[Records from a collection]
____________________
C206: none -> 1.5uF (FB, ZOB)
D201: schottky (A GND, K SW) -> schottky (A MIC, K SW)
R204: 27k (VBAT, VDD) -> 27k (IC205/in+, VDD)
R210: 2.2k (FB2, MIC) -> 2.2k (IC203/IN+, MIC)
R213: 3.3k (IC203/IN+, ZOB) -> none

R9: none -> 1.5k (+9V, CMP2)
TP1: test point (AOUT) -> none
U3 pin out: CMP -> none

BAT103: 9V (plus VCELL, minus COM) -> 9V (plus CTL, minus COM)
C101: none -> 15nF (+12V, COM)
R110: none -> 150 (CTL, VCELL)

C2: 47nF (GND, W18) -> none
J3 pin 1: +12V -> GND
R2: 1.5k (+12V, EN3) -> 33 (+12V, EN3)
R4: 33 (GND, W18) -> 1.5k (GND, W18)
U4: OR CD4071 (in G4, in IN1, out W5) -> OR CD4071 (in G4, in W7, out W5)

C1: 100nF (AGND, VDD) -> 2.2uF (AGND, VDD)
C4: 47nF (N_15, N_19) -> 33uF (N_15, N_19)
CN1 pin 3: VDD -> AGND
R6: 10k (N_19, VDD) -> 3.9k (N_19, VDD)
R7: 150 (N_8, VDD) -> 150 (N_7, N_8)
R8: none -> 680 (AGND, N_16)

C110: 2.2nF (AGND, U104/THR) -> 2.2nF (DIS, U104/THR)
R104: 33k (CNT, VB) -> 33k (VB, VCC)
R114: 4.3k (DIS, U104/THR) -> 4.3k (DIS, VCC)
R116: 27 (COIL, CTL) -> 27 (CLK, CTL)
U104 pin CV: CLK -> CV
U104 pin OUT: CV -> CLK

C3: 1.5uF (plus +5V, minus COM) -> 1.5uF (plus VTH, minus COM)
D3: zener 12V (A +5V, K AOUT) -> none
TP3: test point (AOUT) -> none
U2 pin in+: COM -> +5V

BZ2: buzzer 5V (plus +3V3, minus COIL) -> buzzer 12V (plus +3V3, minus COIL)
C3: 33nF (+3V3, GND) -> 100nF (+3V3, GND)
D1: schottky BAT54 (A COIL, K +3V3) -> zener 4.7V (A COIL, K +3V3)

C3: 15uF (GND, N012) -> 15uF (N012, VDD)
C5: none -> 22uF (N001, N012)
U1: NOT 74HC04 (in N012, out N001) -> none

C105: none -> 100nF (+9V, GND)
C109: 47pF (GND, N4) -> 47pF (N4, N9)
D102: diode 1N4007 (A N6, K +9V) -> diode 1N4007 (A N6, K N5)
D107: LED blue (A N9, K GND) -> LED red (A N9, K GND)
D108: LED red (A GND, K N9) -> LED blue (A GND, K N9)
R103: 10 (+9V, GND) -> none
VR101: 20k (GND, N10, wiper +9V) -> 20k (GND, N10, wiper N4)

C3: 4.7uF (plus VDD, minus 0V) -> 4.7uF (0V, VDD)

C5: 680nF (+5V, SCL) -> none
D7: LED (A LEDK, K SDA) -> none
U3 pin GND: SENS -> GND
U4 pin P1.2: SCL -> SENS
____________________
# WHAT IS BEING ASKED
Every entry must be set down again exactly as it reads.

# RESULT OF THE TASK
C206: none -> 1.5uF (FB, ZOB)
D201: schottky (A GND, K SW) -> schottky (A MIC, K SW)
R204: 27k (VBAT, VDD) -> 27k (IC205/in+, VDD)
R210: 2.2k (FB2, MIC) -> 2.2k (IC203/IN+, MIC)
R213: 3.3k (IC203/IN+, ZOB) -> none

R9: none -> 1.5k (+9V, CMP2)
TP1: test point (AOUT) -> none
U3 pin out: CMP -> none

BAT103: 9V (plus VCELL, minus COM) -> 9V (plus CTL, minus COM)
C101: none -> 15nF (+12V, COM)
R110: none -> 150 (CTL, VCELL)

C2: 47nF (GND, W18) -> none
J3 pin 1: +12V -> GND
R2: 1.5k (+12V, EN3) -> 33 (+12V, EN3)
R4: 33 (GND, W18) -> 1.5k (GND, W18)
U4: OR CD4071 (in G4, in IN1, out W5) -> OR CD4071 (in G4, in W7, out W5)

C1: 100nF (AGND, VDD) -> 2.2uF (AGND, VDD)
C4: 47nF (N_15, N_19) -> 33uF (N_15, N_19)
CN1 pin 3: VDD -> AGND
R6: 10k (N_19, VDD) -> 3.9k (N_19, VDD)
R7: 150 (N_8, VDD) -> 150 (N_7, N_8)
R8: none -> 680 (AGND, N_16)

C110: 2.2nF (AGND, U104/THR) -> 2.2nF (DIS, U104/THR)
R104: 33k (CNT, VB) -> 33k (VB, VCC)
R114: 4.3k (DIS, U104/THR) -> 4.3k (DIS, VCC)
R116: 27 (COIL, CTL) -> 27 (CLK, CTL)
U104 pin CV: CLK -> CV
U104 pin OUT: CV -> CLK

C3: 1.5uF (plus +5V, minus COM) -> 1.5uF (plus VTH, minus COM)
D3: zener 12V (A +5V, K AOUT) -> none
TP3: test point (AOUT) -> none
U2 pin in+: COM -> +5V

BZ2: buzzer 5V (plus +3V3, minus COIL) -> buzzer 12V (plus +3V3, minus COIL)
C3: 33nF (+3V3, GND) -> 100nF (+3V3, GND)
D1: schottky BAT54 (A COIL, K +3V3) -> zener 4.7V (A COIL, K +3V3)

C3: 15uF (GND, N012) -> 15uF (N012, VDD)
C5: none -> 22uF (N001, N012)
U1: NOT 74HC04 (in N012, out N001) -> none

C105: none -> 100nF (+9V, GND)
C109: 47pF (GND, N4) -> 47pF (N4, N9)
D102: diode 1N4007 (A N6, K +9V) -> diode 1N4007 (A N6, K N5)
D107: LED blue (A N9, K GND) -> LED red (A N9, K GND)
D108: LED red (A GND, K N9) -> LED blue (A GND, K N9)
R103: 10 (+9V, GND) -> none
VR101: 20k (GND, N10, wiper +9V) -> 20k (GND, N10, wiper N4)

C3: 4.7uF (plus VDD, minus 0V) -> 4.7uF (0V, VDD)

C5: 680nF (+5V, SCL) -> none
D7: LED (A LEDK, K SDA) -> none
U3 pin GND: SENS -> GND
U4 pin P1.2: SCL -> SENS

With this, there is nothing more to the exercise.